-- Task directions --
Please repeat the lines below exactly. Begin with the line containing "TOF pin SCL: GP10 -> GP5" and go on through the line containing "TOF pin XSHUT: GP7 -> GP19".

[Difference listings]
##########
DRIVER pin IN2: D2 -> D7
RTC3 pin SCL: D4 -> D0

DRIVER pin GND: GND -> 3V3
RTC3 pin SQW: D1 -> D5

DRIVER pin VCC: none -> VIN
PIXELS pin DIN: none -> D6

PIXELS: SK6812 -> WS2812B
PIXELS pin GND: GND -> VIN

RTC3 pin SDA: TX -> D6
##########
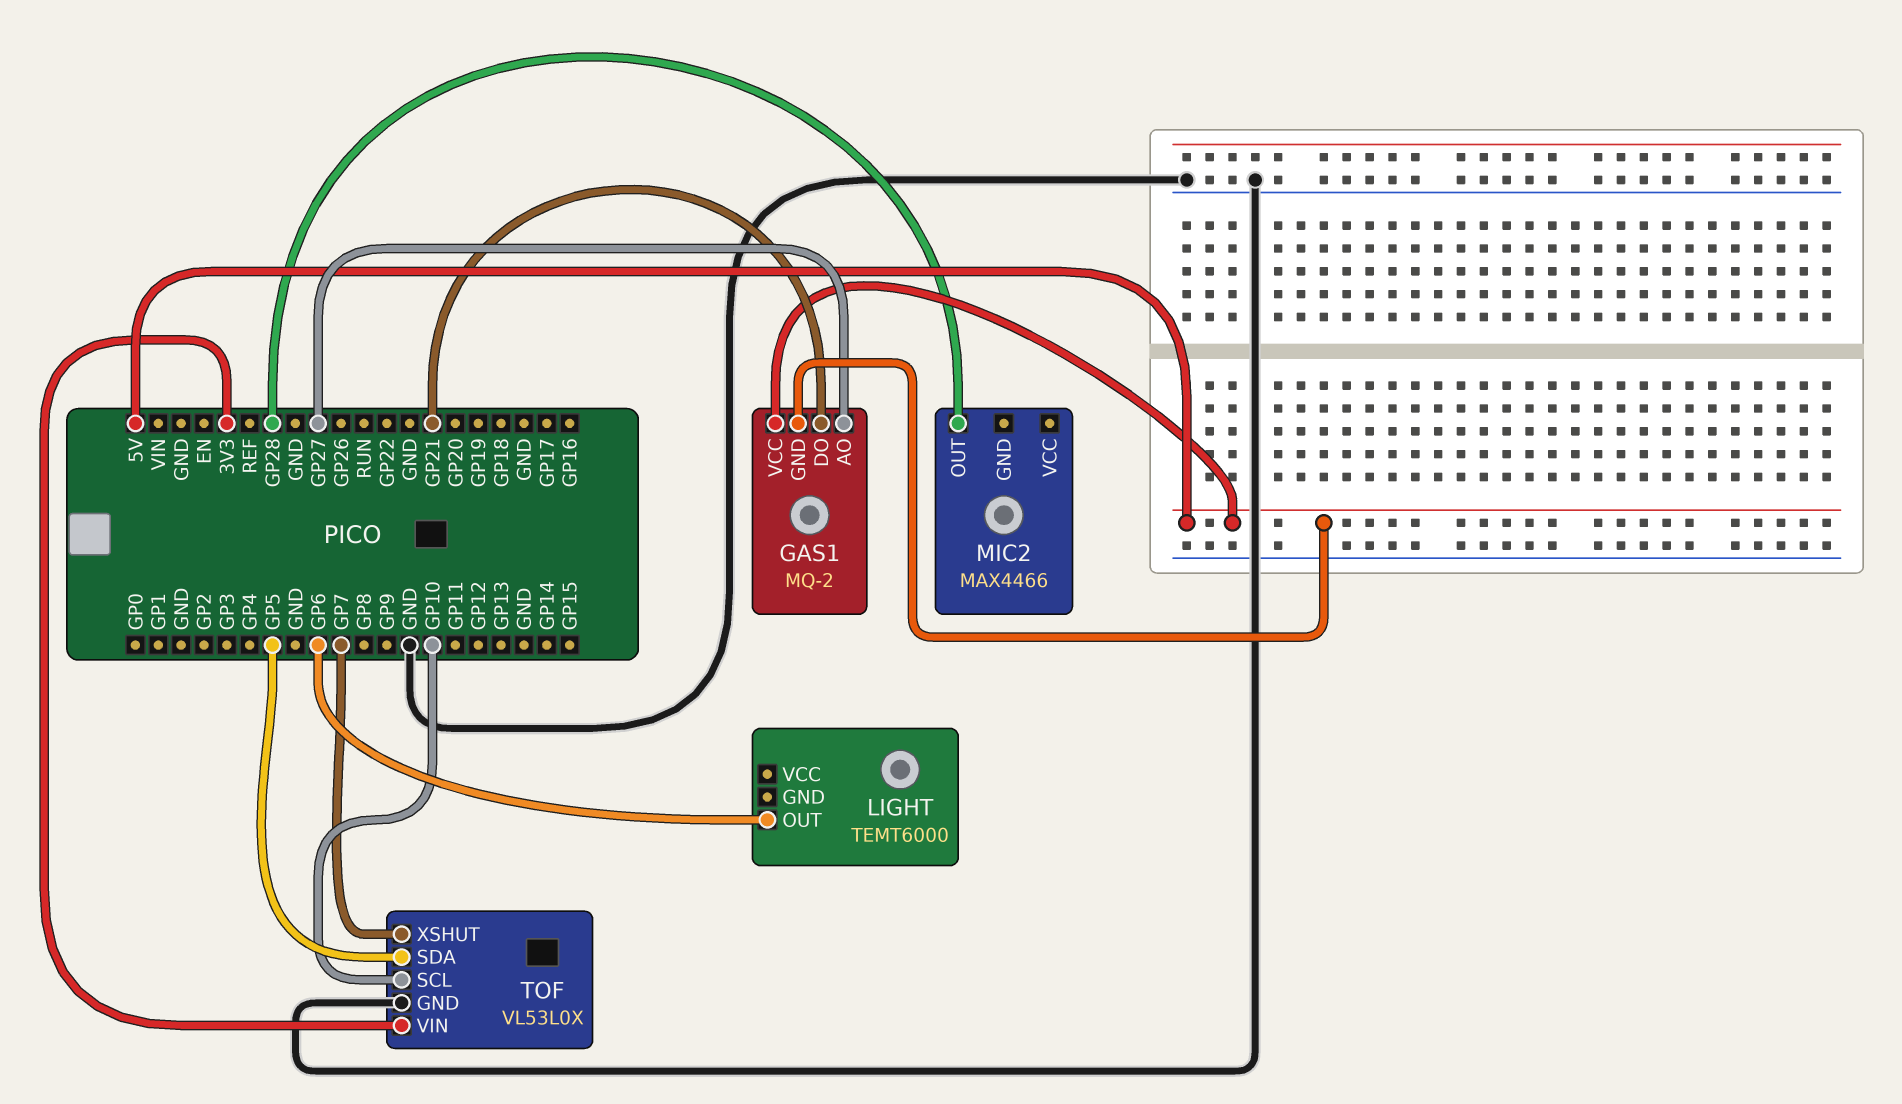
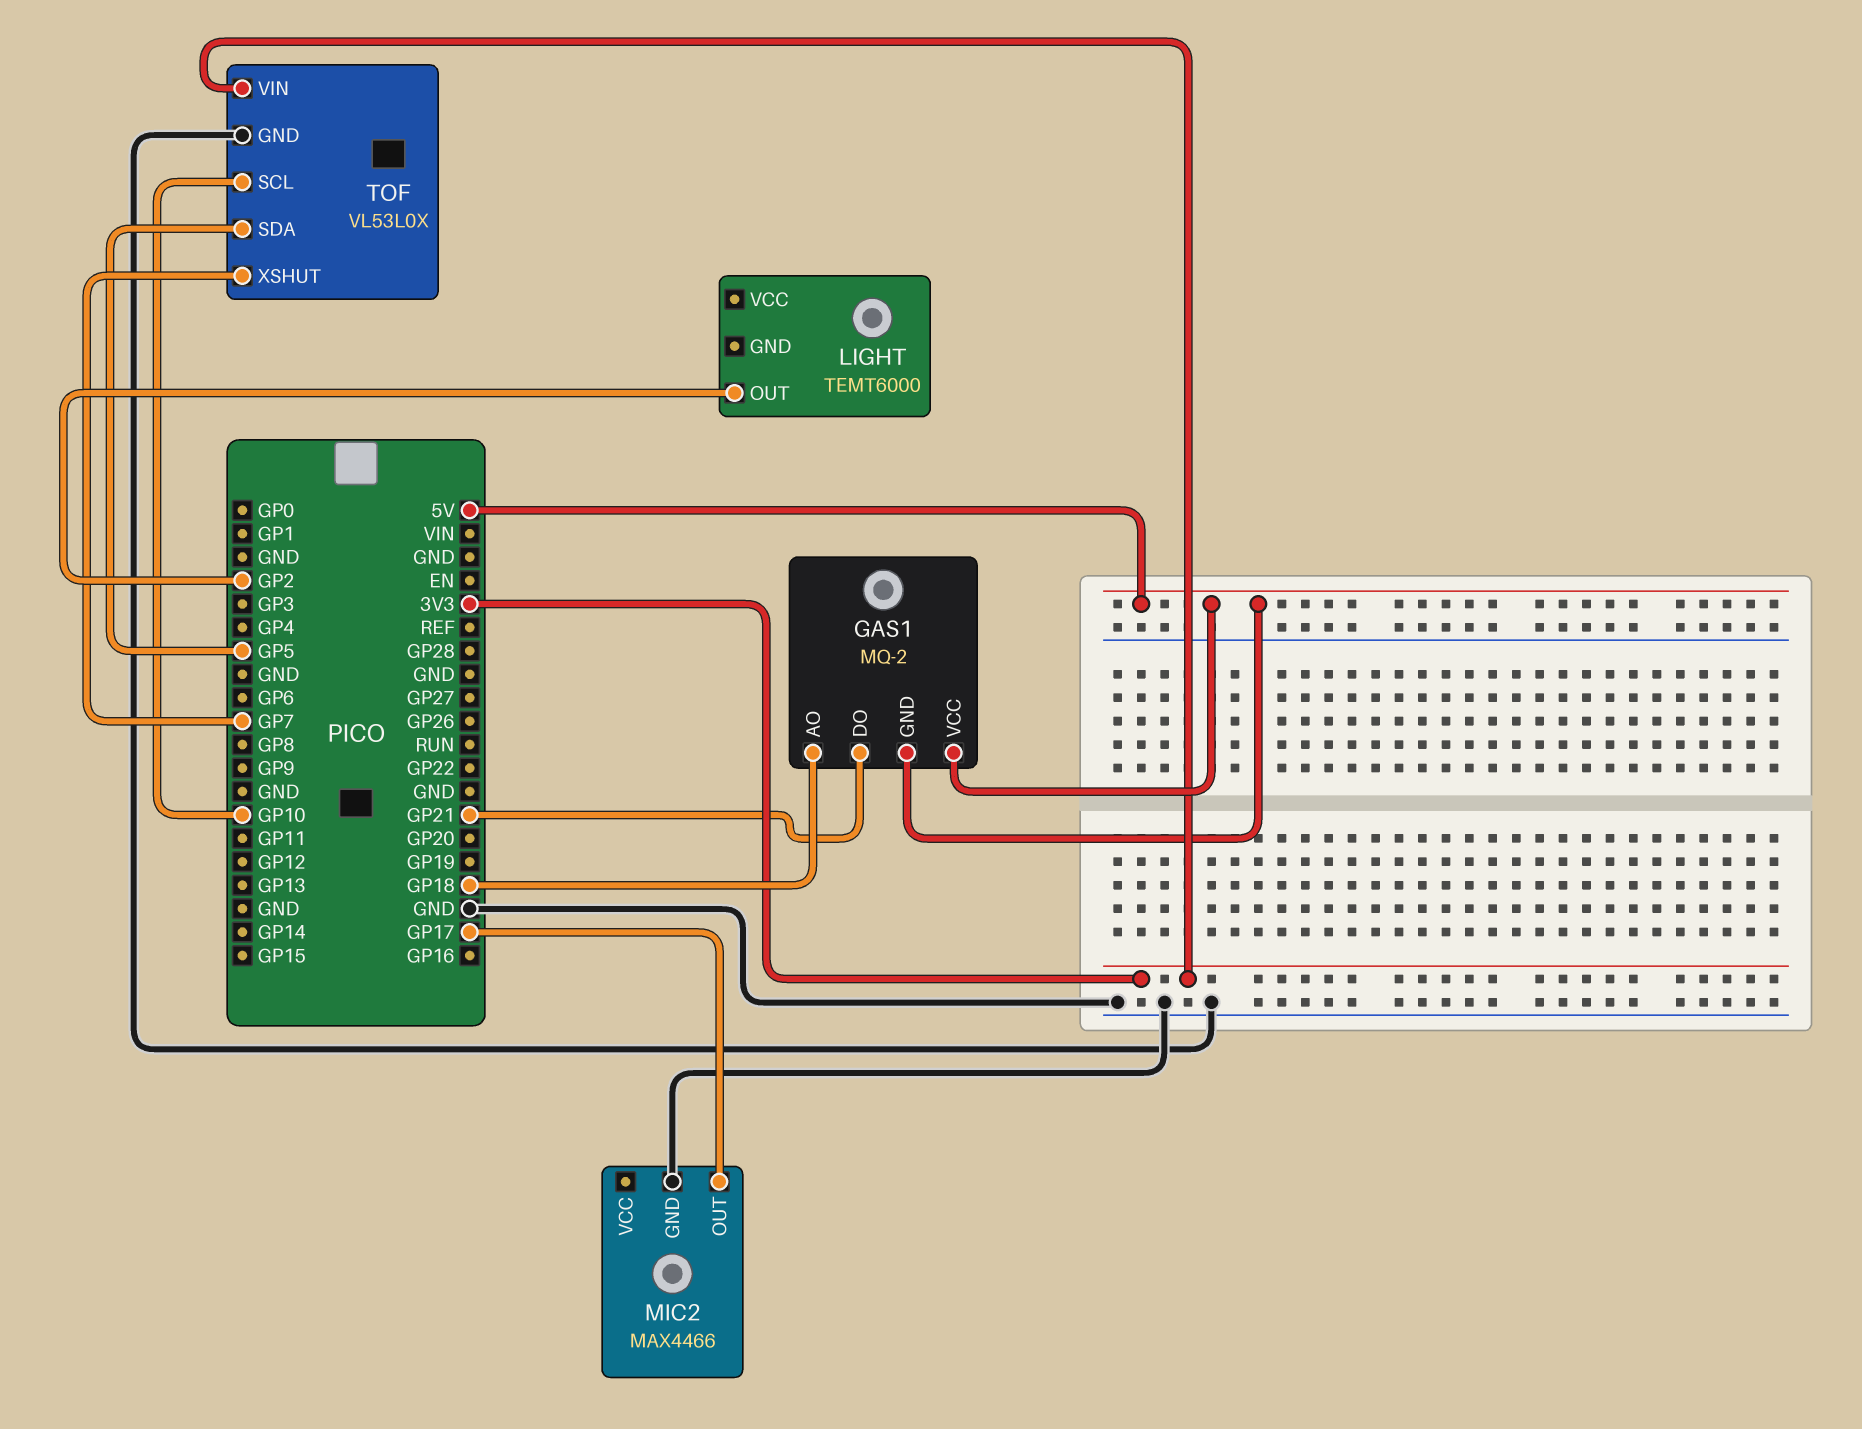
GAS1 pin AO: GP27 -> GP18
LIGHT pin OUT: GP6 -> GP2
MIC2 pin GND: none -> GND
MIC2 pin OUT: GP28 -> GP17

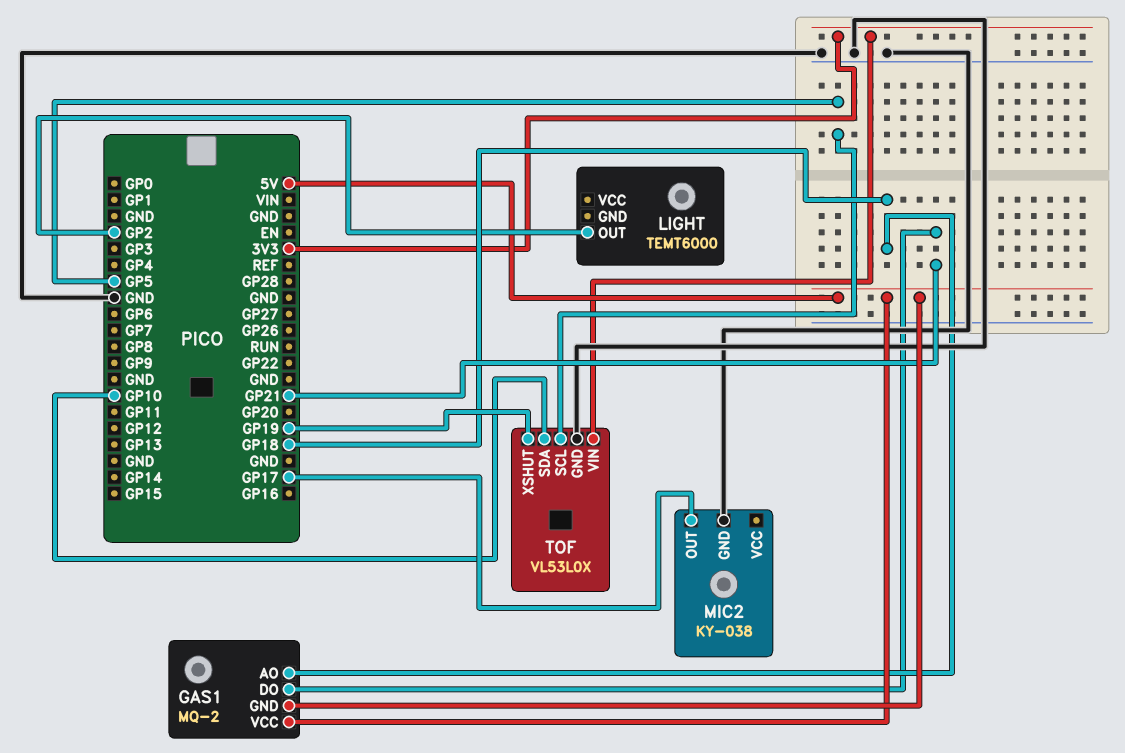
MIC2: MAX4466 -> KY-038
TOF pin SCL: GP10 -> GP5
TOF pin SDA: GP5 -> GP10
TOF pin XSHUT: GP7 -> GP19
##########
-- Task result --
TOF pin SCL: GP10 -> GP5
TOF pin SDA: GP5 -> GP10
TOF pin XSHUT: GP7 -> GP19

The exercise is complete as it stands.